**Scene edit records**
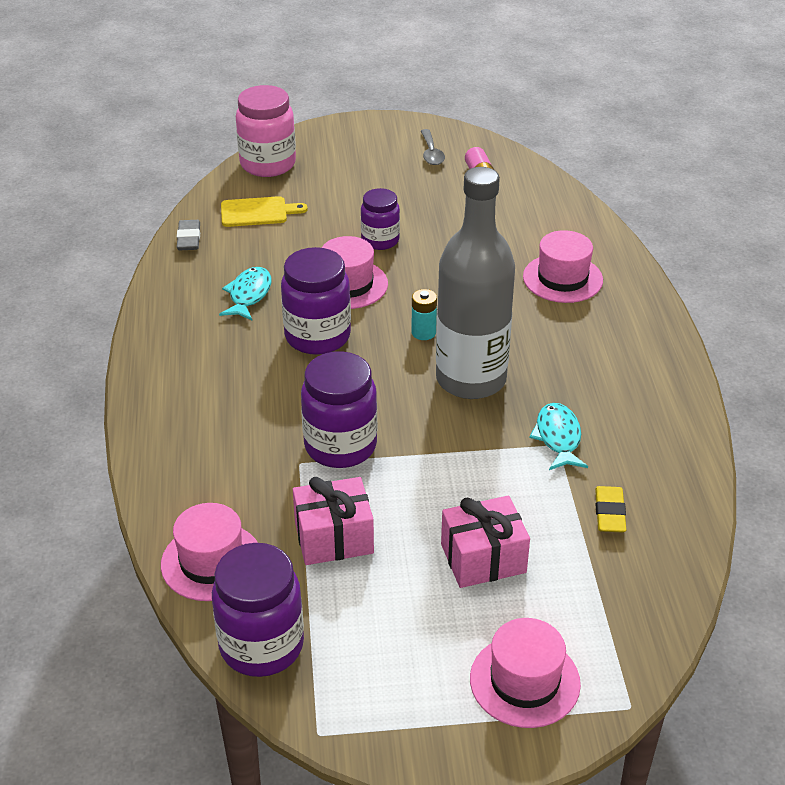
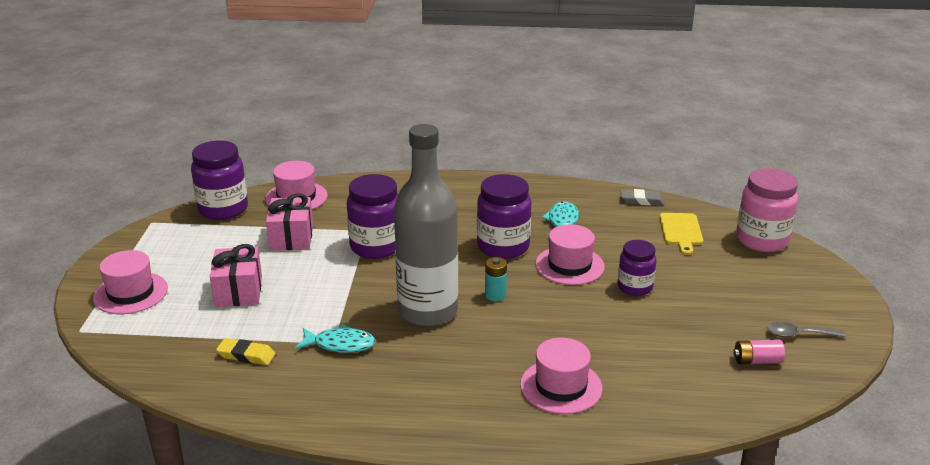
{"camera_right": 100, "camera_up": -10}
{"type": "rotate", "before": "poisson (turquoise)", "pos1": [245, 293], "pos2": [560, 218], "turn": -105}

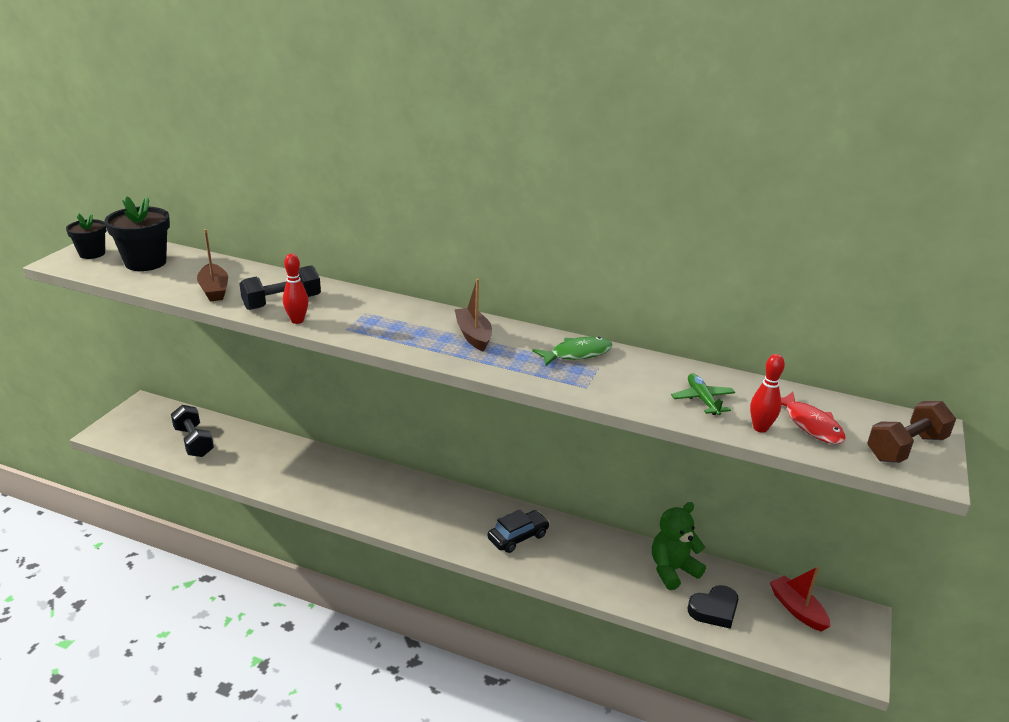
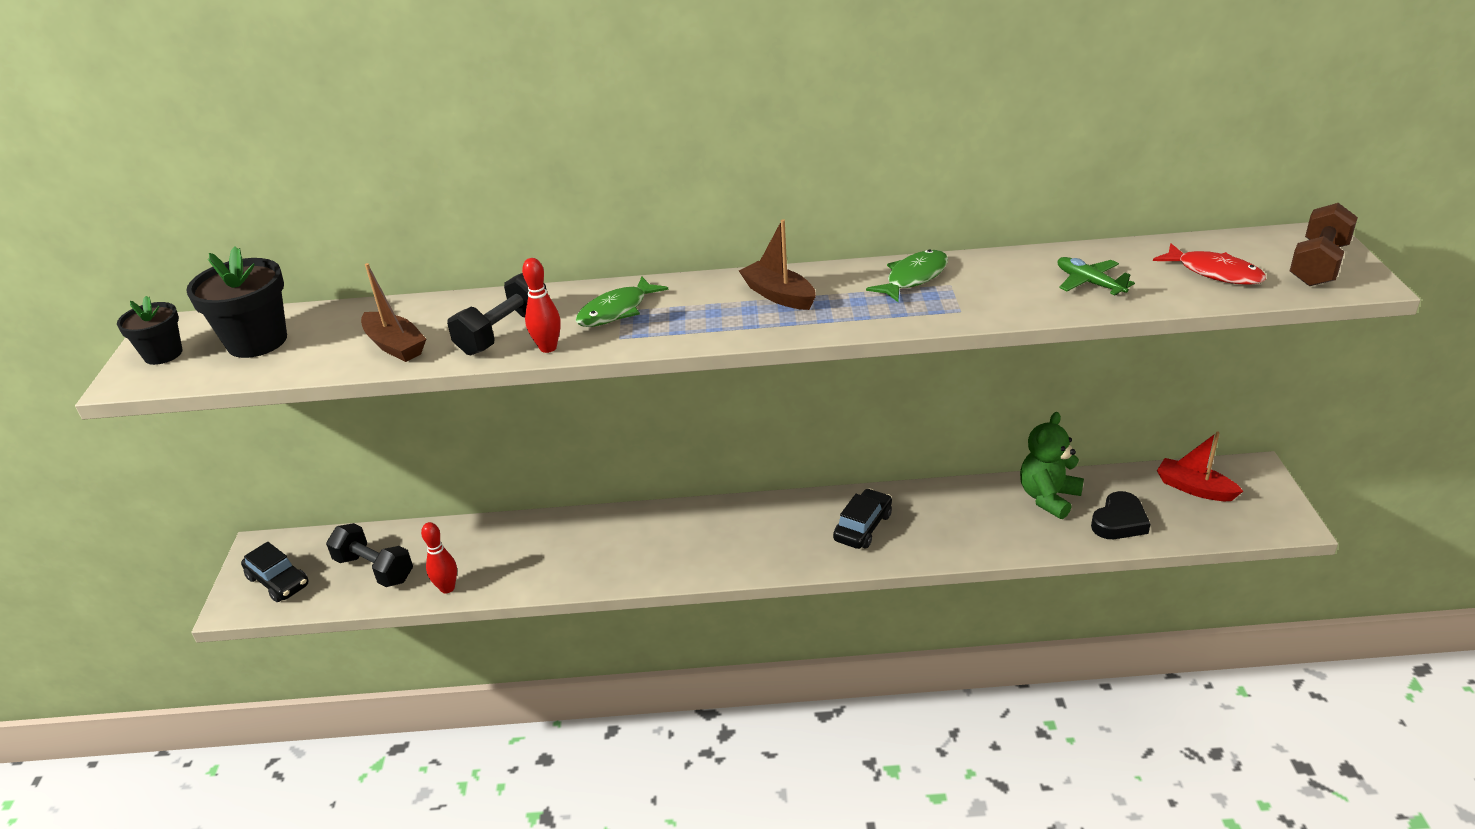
{"camera_right": -20, "camera_up": 5}
{"type": "move", "before": "quille (rouge)", "pos1": [767, 393], "pos2": [439, 557]}
{"type": "insert", "after": "poisson (vert)", "pos2": [622, 302]}
{"type": "insert", "after": "voiture (noir)", "pos2": [275, 572]}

**Brief**
Would you copy every entry exactly as it stands, leaving out the pictures?

**Task result**
{"camera_right": 100, "camera_up": -10}
{"type": "rotate", "before": "poisson (turquoise)", "pos1": [245, 293], "pos2": [560, 218], "turn": -105}

{"camera_right": -20, "camera_up": 5}
{"type": "move", "before": "quille (rouge)", "pos1": [767, 393], "pos2": [439, 557]}
{"type": "insert", "after": "poisson (vert)", "pos2": [622, 302]}
{"type": "insert", "after": "voiture (noir)", "pos2": [275, 572]}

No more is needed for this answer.